*Work to be completed*.
A single count is required: the lines of the data below in which the word "brązowy" occurs.

*Data block*.
'''

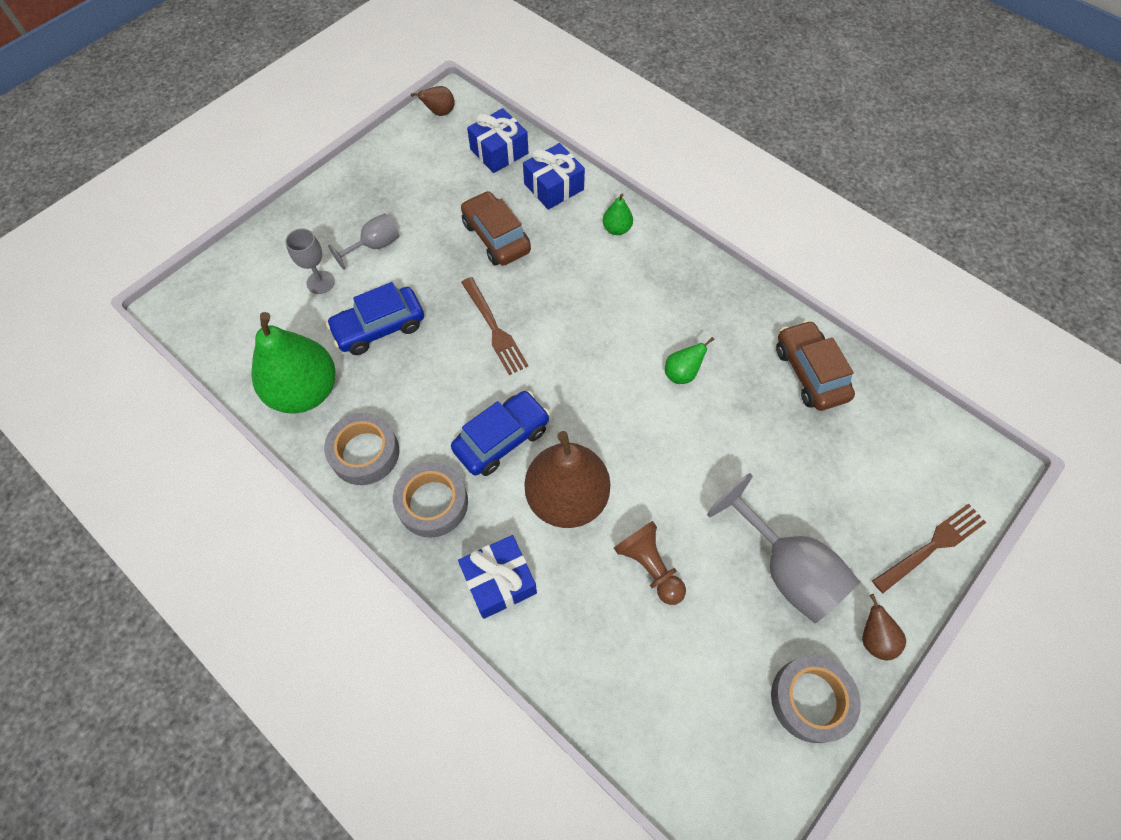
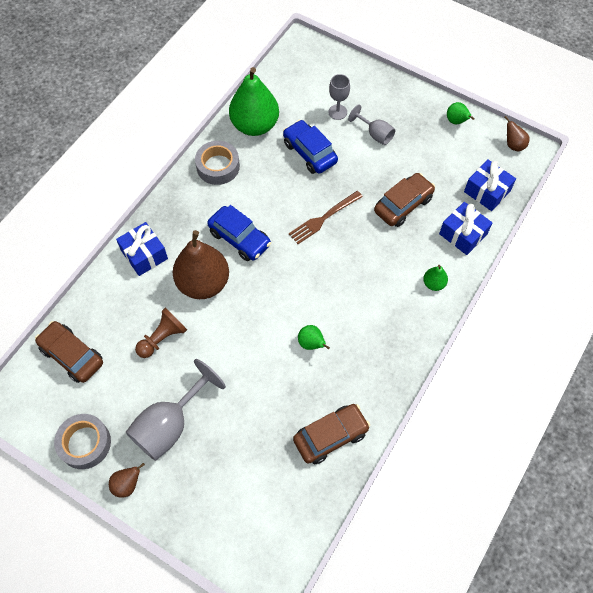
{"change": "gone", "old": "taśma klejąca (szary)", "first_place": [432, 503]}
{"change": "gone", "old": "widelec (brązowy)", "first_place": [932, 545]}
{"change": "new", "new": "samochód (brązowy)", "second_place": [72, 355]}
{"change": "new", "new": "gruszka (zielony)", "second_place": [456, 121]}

'''

*Output below*.
2